Exercise details → Copy these records line for line, with no changes.

----- Task inputs

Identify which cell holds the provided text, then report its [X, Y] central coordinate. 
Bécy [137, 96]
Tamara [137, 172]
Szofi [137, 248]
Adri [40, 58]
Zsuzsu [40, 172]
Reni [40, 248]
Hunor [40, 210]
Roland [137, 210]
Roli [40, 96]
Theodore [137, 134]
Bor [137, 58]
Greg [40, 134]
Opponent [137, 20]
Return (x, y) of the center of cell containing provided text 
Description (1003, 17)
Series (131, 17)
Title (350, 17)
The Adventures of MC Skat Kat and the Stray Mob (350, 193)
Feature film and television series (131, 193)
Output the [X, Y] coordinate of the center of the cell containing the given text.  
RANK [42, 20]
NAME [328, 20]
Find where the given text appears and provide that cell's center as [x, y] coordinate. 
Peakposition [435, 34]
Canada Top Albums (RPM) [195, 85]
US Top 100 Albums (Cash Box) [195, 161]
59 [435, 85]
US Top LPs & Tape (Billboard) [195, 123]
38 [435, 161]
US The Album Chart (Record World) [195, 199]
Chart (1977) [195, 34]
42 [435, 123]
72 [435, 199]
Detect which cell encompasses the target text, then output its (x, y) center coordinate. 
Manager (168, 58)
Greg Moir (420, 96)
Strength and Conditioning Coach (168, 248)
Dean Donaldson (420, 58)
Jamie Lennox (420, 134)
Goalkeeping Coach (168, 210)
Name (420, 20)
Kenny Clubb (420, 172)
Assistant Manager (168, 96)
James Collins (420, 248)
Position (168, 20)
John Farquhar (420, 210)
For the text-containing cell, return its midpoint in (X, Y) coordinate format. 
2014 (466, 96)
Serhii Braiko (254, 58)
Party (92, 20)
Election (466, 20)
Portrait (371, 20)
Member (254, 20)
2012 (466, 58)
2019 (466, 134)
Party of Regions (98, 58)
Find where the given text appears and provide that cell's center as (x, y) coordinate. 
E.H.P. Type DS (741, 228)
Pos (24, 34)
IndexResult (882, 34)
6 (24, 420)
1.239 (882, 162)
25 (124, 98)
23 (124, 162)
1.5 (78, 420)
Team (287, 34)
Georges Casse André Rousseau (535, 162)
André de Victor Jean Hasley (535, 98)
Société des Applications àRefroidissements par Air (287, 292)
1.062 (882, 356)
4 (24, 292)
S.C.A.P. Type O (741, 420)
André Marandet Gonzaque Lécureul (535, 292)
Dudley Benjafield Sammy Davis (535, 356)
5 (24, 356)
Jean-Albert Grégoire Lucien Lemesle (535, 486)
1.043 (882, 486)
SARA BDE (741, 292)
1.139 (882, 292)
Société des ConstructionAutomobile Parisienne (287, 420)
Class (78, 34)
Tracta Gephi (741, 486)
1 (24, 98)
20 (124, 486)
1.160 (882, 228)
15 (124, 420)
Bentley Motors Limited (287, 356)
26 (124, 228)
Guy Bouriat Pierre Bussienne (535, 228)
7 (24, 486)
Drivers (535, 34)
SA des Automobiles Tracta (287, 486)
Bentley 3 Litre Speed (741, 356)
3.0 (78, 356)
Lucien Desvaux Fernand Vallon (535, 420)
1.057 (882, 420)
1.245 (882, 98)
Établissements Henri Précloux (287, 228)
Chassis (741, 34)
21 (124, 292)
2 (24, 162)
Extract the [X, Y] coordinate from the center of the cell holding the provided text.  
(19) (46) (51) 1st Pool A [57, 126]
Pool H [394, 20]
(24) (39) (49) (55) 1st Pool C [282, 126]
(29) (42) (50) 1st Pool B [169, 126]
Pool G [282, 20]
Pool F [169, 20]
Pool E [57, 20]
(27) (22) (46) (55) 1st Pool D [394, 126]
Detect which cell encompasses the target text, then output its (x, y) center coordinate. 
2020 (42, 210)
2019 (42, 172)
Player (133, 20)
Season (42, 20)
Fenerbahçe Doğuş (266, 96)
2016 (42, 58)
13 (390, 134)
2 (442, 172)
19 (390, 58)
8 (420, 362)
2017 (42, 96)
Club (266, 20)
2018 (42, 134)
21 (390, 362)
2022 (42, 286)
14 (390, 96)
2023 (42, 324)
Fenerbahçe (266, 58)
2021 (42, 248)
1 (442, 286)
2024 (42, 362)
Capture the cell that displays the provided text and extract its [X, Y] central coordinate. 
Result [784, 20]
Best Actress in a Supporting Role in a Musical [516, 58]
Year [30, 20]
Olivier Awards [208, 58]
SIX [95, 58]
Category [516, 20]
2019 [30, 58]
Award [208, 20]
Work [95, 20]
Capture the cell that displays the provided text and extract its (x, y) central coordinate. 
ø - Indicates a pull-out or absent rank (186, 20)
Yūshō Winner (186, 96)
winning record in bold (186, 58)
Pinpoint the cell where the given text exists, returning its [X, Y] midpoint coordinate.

----------

Solution below →
Identify which cell holds the provided text, then report its [X, Y] central coordinate. 
Bécy [137, 96]
Tamara [137, 172]
Szofi [137, 248]
Adri [40, 58]
Zsuzsu [40, 172]
Reni [40, 248]
Hunor [40, 210]
Roland [137, 210]
Roli [40, 96]
Theodore [137, 134]
Bor [137, 58]
Greg [40, 134]
Opponent [137, 20]
Return (x, y) of the center of cell containing provided text 
Description (1003, 17)
Series (131, 17)
Title (350, 17)
The Adventures of MC Skat Kat and the Stray Mob (350, 193)
Feature film and television series (131, 193)
Output the [X, Y] coordinate of the center of the cell containing the given text.  
RANK [42, 20]
NAME [328, 20]
Find where the given text appears and provide that cell's center as [x, y] coordinate. 
Peakposition [435, 34]
Canada Top Albums (RPM) [195, 85]
US Top 100 Albums (Cash Box) [195, 161]
59 [435, 85]
US Top LPs & Tape (Billboard) [195, 123]
38 [435, 161]
US The Album Chart (Record World) [195, 199]
Chart (1977) [195, 34]
42 [435, 123]
72 [435, 199]
Detect which cell encompasses the target text, then output its (x, y) center coordinate. 
Manager (168, 58)
Greg Moir (420, 96)
Strength and Conditioning Coach (168, 248)
Dean Donaldson (420, 58)
Jamie Lennox (420, 134)
Goalkeeping Coach (168, 210)
Name (420, 20)
Kenny Clubb (420, 172)
Assistant Manager (168, 96)
James Collins (420, 248)
Position (168, 20)
John Farquhar (420, 210)
For the text-containing cell, return its midpoint in (X, Y) coordinate format. 
2014 (466, 96)
Serhii Braiko (254, 58)
Party (92, 20)
Election (466, 20)
Portrait (371, 20)
Member (254, 20)
2012 (466, 58)
2019 (466, 134)
Party of Regions (98, 58)
Find where the given text appears and provide that cell's center as (x, y) coordinate. 
E.H.P. Type DS (741, 228)
Pos (24, 34)
IndexResult (882, 34)
6 (24, 420)
1.239 (882, 162)
25 (124, 98)
23 (124, 162)
1.5 (78, 420)
Team (287, 34)
Georges Casse André Rousseau (535, 162)
André de Victor Jean Hasley (535, 98)
Société des Applications àRefroidissements par Air (287, 292)
1.062 (882, 356)
4 (24, 292)
S.C.A.P. Type O (741, 420)
André Marandet Gonzaque Lécureul (535, 292)
Dudley Benjafield Sammy Davis (535, 356)
5 (24, 356)
Jean-Albert Grégoire Lucien Lemesle (535, 486)
1.043 (882, 486)
SARA BDE (741, 292)
1.139 (882, 292)
Société des ConstructionAutomobile Parisienne (287, 420)
Class (78, 34)
Tracta Gephi (741, 486)
1 (24, 98)
20 (124, 486)
1.160 (882, 228)
15 (124, 420)
Bentley Motors Limited (287, 356)
26 (124, 228)
Guy Bouriat Pierre Bussienne (535, 228)
7 (24, 486)
Drivers (535, 34)
SA des Automobiles Tracta (287, 486)
Bentley 3 Litre Speed (741, 356)
3.0 (78, 356)
Lucien Desvaux Fernand Vallon (535, 420)
1.057 (882, 420)
1.245 (882, 98)
Établissements Henri Précloux (287, 228)
Chassis (741, 34)
21 (124, 292)
2 (24, 162)
Extract the [X, Y] coordinate from the center of the cell holding the provided text.  
(19) (46) (51) 1st Pool A [57, 126]
Pool H [394, 20]
(24) (39) (49) (55) 1st Pool C [282, 126]
(29) (42) (50) 1st Pool B [169, 126]
Pool G [282, 20]
Pool F [169, 20]
Pool E [57, 20]
(27) (22) (46) (55) 1st Pool D [394, 126]
Detect which cell encompasses the target text, then output its (x, y) center coordinate. 
2020 (42, 210)
2019 (42, 172)
Player (133, 20)
Season (42, 20)
Fenerbahçe Doğuş (266, 96)
2016 (42, 58)
13 (390, 134)
2 (442, 172)
19 (390, 58)
8 (420, 362)
2017 (42, 96)
Club (266, 20)
2018 (42, 134)
21 (390, 362)
2022 (42, 286)
14 (390, 96)
2023 (42, 324)
Fenerbahçe (266, 58)
2021 (42, 248)
1 (442, 286)
2024 (42, 362)
Capture the cell that displays the provided text and extract its [X, Y] central coordinate. 
Result [784, 20]
Best Actress in a Supporting Role in a Musical [516, 58]
Year [30, 20]
Olivier Awards [208, 58]
SIX [95, 58]
Category [516, 20]
2019 [30, 58]
Award [208, 20]
Work [95, 20]
Capture the cell that displays the provided text and extract its (x, y) central coordinate. 
ø - Indicates a pull-out or absent rank (186, 20)
Yūshō Winner (186, 96)
winning record in bold (186, 58)
Pinpoint the cell where the given text exists, returning its [X, Y] midpoint coordinate.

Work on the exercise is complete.